(Stored dataset items)
■ ■ ■ ■

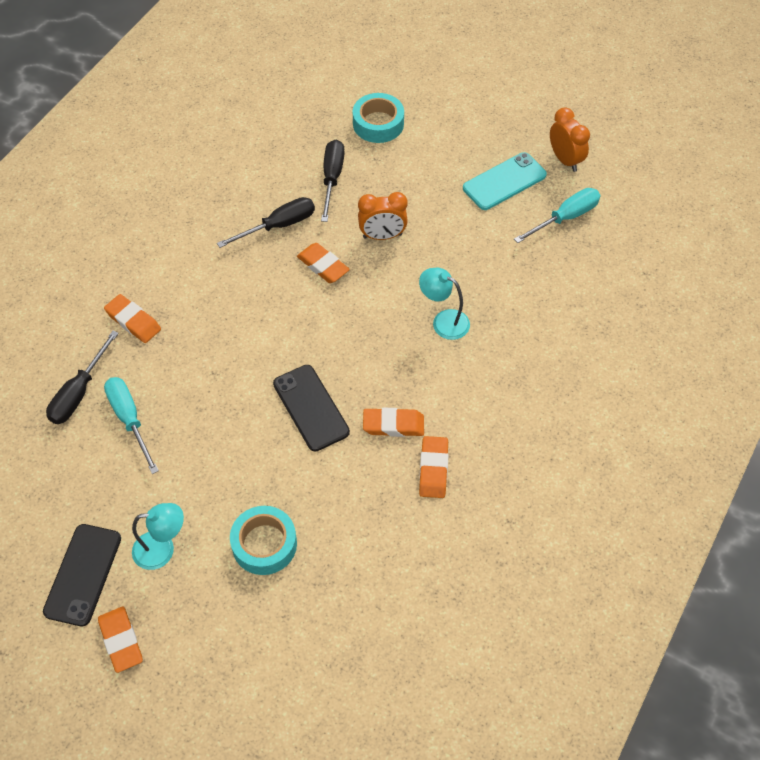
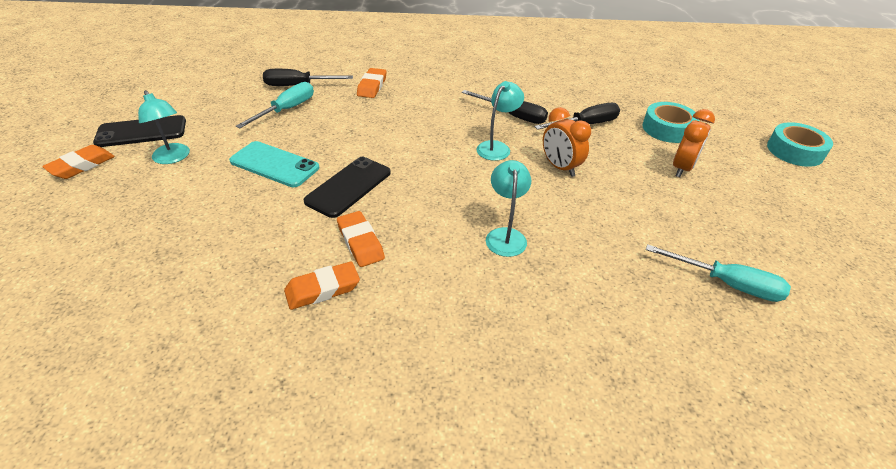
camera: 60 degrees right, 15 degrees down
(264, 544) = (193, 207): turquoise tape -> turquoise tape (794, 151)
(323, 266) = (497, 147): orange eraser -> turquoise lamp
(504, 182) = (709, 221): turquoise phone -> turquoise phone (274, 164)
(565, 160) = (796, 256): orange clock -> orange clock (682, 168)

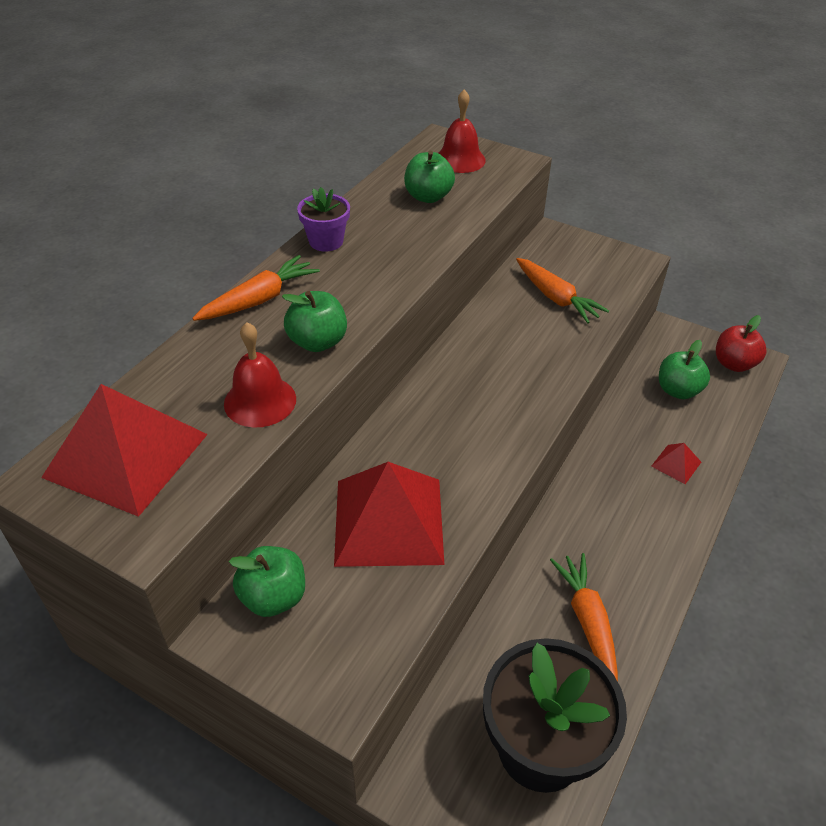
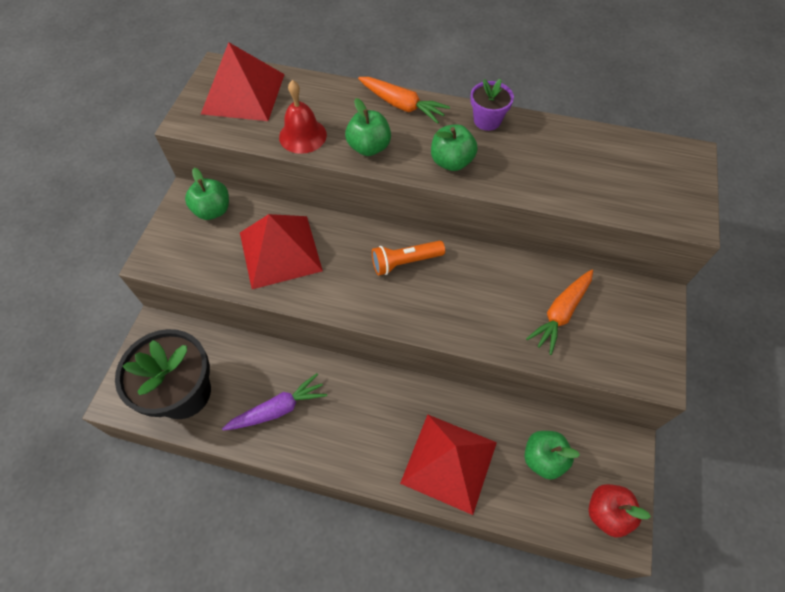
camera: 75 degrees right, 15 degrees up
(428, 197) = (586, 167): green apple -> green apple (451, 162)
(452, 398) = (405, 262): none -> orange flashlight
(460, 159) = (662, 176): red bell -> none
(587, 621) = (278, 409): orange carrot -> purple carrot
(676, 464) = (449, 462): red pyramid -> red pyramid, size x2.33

■ ■ ■ ■

» AIM OF THE TASK: The reply should hold every entry above, given again exactly, but not a single picture.

» RESULT OF THE EXERCISE:
camera: 60 degrees right, 15 degrees down
(264, 544) = (193, 207): turquoise tape -> turquoise tape (794, 151)
(323, 266) = (497, 147): orange eraser -> turquoise lamp
(504, 182) = (709, 221): turquoise phone -> turquoise phone (274, 164)
(565, 160) = (796, 256): orange clock -> orange clock (682, 168)

camera: 75 degrees right, 15 degrees up
(428, 197) = (586, 167): green apple -> green apple (451, 162)
(452, 398) = (405, 262): none -> orange flashlight
(460, 159) = (662, 176): red bell -> none
(587, 621) = (278, 409): orange carrot -> purple carrot
(676, 464) = (449, 462): red pyramid -> red pyramid, size x2.33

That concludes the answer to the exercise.